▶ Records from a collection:

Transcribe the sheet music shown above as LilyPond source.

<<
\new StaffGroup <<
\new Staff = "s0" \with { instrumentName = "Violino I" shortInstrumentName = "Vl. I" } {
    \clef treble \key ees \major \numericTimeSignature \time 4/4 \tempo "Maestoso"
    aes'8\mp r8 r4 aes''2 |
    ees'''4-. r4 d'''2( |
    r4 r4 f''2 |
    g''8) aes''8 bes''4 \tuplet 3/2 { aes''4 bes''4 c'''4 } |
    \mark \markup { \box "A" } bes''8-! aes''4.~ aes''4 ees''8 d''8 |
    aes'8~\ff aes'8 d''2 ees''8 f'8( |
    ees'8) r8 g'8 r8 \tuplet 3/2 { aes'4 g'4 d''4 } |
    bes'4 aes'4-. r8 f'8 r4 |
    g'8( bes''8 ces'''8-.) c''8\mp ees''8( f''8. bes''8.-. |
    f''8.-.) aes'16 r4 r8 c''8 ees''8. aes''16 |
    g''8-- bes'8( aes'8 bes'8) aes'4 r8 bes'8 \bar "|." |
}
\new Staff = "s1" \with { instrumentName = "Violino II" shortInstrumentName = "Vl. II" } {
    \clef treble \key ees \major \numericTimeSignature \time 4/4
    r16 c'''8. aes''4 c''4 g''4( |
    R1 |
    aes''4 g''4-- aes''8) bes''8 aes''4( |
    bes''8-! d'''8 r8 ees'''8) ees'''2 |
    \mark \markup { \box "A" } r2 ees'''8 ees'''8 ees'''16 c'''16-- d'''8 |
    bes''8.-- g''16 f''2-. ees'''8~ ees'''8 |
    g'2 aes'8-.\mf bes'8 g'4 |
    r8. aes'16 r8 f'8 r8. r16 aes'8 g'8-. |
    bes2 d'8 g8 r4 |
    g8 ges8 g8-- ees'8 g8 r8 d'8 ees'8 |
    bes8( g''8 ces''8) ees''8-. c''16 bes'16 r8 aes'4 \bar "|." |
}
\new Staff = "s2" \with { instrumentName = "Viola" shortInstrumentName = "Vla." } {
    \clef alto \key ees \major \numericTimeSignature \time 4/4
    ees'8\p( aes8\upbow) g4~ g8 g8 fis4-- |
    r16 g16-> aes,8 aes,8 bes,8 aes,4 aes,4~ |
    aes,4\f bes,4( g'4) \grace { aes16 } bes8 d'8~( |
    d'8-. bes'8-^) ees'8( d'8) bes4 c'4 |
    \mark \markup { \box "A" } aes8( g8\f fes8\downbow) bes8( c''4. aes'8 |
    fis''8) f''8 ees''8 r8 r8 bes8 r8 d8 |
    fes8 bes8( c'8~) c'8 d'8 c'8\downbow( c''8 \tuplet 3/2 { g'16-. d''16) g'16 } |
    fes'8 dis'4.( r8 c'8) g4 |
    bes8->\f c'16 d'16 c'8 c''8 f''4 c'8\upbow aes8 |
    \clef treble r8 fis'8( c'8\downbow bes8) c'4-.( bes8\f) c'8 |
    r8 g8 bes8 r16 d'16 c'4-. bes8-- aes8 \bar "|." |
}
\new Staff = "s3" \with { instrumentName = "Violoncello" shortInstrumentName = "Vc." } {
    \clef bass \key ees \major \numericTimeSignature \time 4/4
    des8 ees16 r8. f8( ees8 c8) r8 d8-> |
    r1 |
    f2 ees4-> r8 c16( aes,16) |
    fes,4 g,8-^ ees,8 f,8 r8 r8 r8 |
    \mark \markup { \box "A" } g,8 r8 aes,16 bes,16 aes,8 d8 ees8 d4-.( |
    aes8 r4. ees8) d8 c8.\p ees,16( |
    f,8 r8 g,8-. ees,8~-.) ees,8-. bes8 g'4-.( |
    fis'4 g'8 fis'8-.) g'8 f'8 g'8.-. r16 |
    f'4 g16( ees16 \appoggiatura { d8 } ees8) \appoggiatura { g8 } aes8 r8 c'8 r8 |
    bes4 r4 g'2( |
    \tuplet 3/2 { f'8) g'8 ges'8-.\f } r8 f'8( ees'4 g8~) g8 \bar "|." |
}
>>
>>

▶ Problem description:
List every line in the records above that contains the string "shortInstrumentName", matching case exactly.

▶ Reply to the task:
\new Staff = "s0" \with { instrumentName = "Violino I" shortInstrumentName = "Vl. I" } {
\new Staff = "s1" \with { instrumentName = "Violino II" shortInstrumentName = "Vl. II" } {
\new Staff = "s2" \with { instrumentName = "Viola" shortInstrumentName = "Vla." } {
\new Staff = "s3" \with { instrumentName = "Violoncello" shortInstrumentName = "Vc." } {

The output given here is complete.